REQUIREMENT:
For this exercise, restate every line below word for word and drop the images.

SUPPLIED MATERIAL:
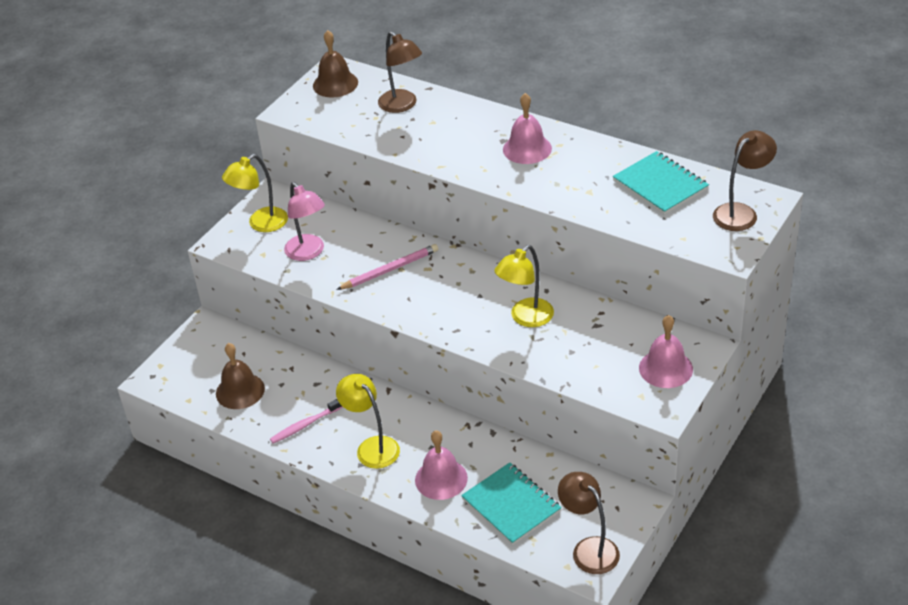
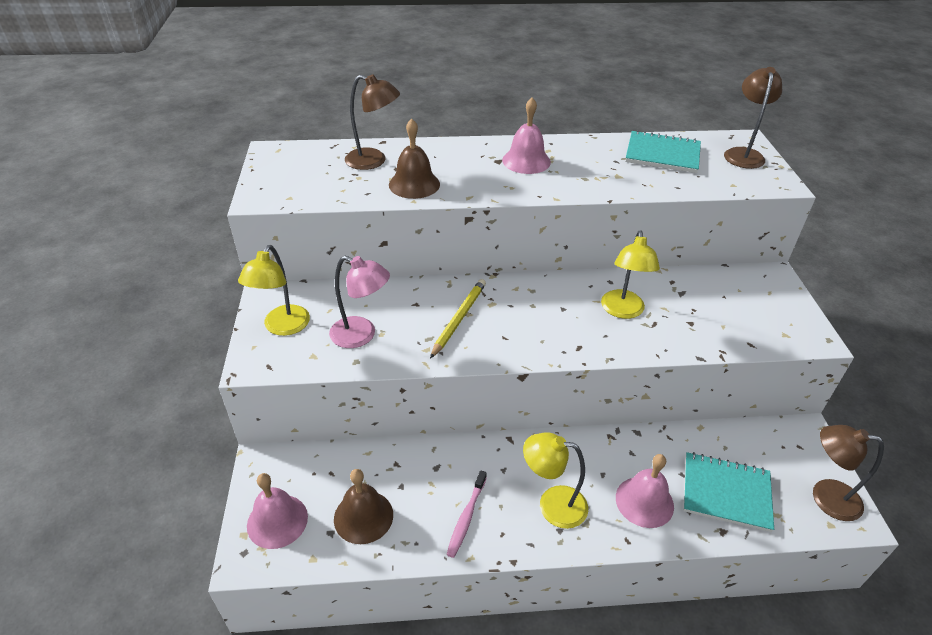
camera: 40 degrees left, 0 degrees up
(335, 84) = (286, 162): brown bell -> brown bell (414, 184)
(390, 270) = (459, 319): pink pencil -> yellow pencil
(665, 368) = (772, 304): pink bell -> pink bell (277, 521)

REPLY:
camera: 40 degrees left, 0 degrees up
(335, 84) = (286, 162): brown bell -> brown bell (414, 184)
(390, 270) = (459, 319): pink pencil -> yellow pencil
(665, 368) = (772, 304): pink bell -> pink bell (277, 521)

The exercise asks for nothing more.